WHAT YOU ARE ASKED TO DO:
Somewhere in the records below is a line containing "orange headset". Copy that line and everything after it through the end, unchanged.
====================
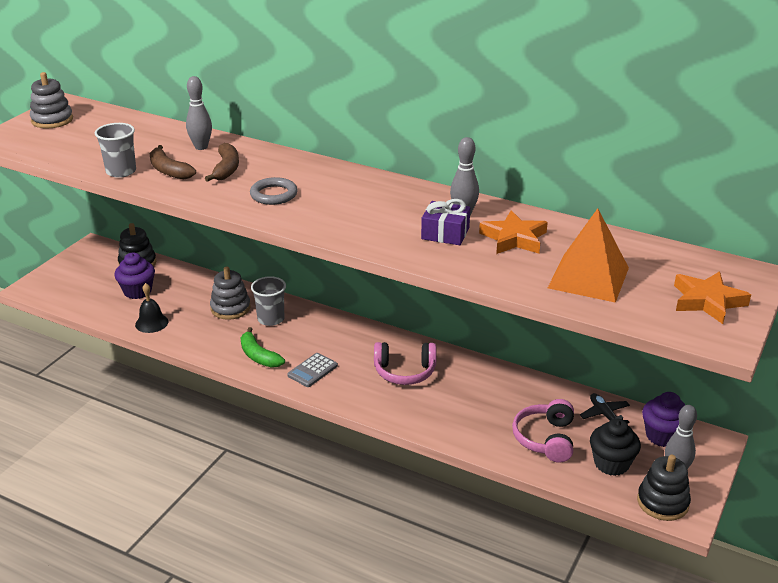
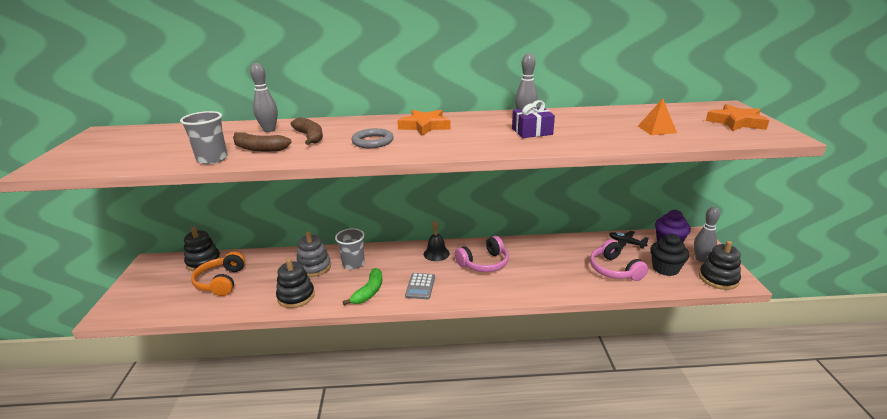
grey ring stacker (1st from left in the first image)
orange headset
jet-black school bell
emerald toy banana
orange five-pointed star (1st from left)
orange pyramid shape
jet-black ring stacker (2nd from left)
====================
SOLUTION BELOW:
orange headset
jet-black school bell
emerald toy banana
orange five-pointed star (1st from left)
orange pyramid shape
jet-black ring stacker (2nd from left)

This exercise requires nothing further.